- Data shown -
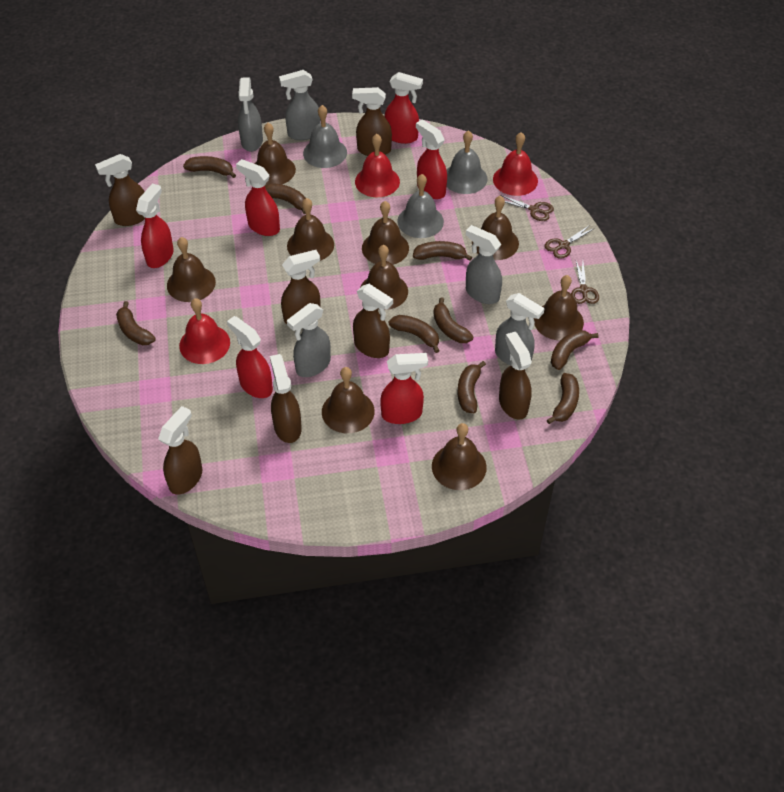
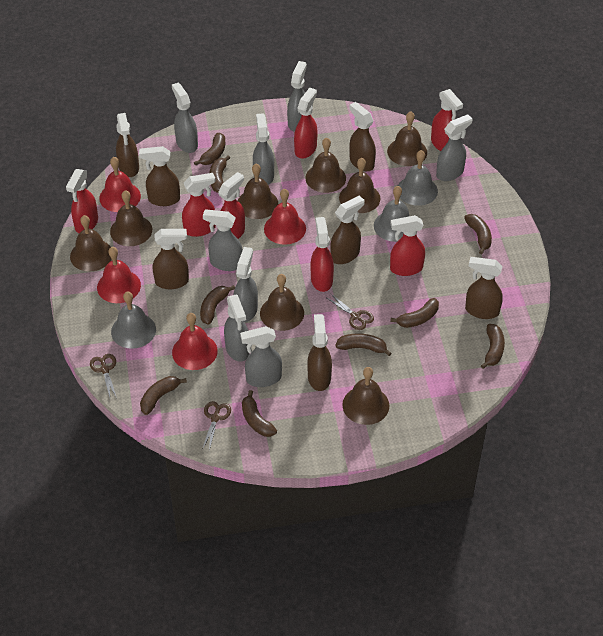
brown bell: 9 -> 8
grey spray bottle: 5 -> 8
red bell: 3 -> 4
red spray bottle: 6 -> 7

- What you should do -
The material above must be set down word for word, with no picture carried over.

- Exercise output -
brown bell: 9 -> 8
grey spray bottle: 5 -> 8
red bell: 3 -> 4
red spray bottle: 6 -> 7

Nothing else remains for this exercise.